Given records Start Marker

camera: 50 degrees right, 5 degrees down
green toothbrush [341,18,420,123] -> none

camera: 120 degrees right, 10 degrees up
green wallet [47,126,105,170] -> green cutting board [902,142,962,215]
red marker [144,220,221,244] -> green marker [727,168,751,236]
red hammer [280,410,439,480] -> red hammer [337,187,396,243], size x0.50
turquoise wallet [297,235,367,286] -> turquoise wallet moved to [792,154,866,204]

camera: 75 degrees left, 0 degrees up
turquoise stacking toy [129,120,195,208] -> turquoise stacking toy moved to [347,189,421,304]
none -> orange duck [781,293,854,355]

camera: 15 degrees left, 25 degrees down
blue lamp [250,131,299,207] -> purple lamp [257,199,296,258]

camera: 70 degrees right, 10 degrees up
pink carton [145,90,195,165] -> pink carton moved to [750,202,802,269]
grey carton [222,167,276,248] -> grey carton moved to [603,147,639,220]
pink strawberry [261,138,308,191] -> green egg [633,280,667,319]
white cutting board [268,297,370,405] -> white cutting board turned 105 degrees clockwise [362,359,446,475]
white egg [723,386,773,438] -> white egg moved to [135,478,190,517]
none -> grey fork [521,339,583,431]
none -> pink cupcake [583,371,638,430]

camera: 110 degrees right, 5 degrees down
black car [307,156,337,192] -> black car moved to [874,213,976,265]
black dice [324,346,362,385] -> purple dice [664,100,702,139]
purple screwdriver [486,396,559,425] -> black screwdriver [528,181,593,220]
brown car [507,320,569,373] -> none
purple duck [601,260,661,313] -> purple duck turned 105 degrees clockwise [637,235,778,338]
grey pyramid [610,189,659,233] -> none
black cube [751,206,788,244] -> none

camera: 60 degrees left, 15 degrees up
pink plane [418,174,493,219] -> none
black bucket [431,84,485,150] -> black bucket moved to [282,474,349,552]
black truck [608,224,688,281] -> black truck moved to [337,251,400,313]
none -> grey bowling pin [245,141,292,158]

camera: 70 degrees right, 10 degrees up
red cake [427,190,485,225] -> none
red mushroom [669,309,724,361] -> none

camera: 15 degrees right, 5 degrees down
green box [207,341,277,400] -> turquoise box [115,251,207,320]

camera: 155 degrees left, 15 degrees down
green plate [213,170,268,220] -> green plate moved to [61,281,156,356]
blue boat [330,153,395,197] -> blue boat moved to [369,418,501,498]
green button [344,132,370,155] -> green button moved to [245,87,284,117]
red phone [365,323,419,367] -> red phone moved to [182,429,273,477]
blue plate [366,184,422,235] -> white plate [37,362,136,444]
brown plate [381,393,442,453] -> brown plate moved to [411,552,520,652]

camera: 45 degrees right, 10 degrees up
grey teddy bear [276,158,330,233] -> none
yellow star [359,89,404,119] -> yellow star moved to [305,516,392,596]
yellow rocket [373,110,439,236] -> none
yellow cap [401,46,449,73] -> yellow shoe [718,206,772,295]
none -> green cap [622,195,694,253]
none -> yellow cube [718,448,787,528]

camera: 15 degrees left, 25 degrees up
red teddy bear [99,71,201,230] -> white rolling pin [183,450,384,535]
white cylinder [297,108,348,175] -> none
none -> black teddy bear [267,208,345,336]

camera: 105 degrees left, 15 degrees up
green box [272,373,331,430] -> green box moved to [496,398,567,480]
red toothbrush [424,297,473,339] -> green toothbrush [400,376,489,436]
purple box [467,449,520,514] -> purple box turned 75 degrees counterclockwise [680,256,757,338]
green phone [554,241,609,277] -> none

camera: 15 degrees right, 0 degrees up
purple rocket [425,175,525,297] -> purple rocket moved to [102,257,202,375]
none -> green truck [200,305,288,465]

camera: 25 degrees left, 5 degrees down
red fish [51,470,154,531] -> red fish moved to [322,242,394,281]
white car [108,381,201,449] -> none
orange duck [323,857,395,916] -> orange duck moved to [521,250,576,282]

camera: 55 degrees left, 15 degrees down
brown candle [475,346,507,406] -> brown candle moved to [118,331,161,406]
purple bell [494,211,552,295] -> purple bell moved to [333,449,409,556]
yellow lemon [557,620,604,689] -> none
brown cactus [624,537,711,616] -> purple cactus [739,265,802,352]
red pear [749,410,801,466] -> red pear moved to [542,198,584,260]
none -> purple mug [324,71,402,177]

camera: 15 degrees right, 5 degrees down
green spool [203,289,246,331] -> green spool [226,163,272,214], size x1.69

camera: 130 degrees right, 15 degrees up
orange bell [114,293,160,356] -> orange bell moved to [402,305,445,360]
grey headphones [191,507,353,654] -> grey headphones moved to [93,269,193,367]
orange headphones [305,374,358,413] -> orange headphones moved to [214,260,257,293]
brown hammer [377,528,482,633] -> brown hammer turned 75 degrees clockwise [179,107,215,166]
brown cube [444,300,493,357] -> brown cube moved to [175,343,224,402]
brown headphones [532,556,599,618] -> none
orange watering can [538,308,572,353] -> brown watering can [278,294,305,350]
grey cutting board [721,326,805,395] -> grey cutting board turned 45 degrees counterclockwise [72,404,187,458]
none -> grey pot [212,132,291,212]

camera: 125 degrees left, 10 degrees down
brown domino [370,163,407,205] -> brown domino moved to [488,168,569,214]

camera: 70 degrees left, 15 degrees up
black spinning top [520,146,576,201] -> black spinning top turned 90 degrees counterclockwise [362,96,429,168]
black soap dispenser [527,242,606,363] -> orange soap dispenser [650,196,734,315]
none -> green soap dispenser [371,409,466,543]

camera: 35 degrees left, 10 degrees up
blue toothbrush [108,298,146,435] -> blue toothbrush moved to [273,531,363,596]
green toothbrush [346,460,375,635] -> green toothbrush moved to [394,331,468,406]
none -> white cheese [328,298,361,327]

Given records End Marker

Task instructions:
Starting with the line with "brown cactus [624,537,711,616]" above and going on through the line with "camera: 35 degrees left, 10 degrees up", transcribe every line exactly, both ends included, and add nothing.

Response to this task:
brown cactus [624,537,711,616] -> purple cactus [739,265,802,352]
red pear [749,410,801,466] -> red pear moved to [542,198,584,260]
none -> purple mug [324,71,402,177]

camera: 15 degrees right, 5 degrees down
green spool [203,289,246,331] -> green spool [226,163,272,214], size x1.69

camera: 130 degrees right, 15 degrees up
orange bell [114,293,160,356] -> orange bell moved to [402,305,445,360]
grey headphones [191,507,353,654] -> grey headphones moved to [93,269,193,367]
orange headphones [305,374,358,413] -> orange headphones moved to [214,260,257,293]
brown hammer [377,528,482,633] -> brown hammer turned 75 degrees clockwise [179,107,215,166]
brown cube [444,300,493,357] -> brown cube moved to [175,343,224,402]
brown headphones [532,556,599,618] -> none
orange watering can [538,308,572,353] -> brown watering can [278,294,305,350]
grey cutting board [721,326,805,395] -> grey cutting board turned 45 degrees counterclockwise [72,404,187,458]
none -> grey pot [212,132,291,212]

camera: 125 degrees left, 10 degrees down
brown domino [370,163,407,205] -> brown domino moved to [488,168,569,214]

camera: 70 degrees left, 15 degrees up
black spinning top [520,146,576,201] -> black spinning top turned 90 degrees counterclockwise [362,96,429,168]
black soap dispenser [527,242,606,363] -> orange soap dispenser [650,196,734,315]
none -> green soap dispenser [371,409,466,543]

camera: 35 degrees left, 10 degrees up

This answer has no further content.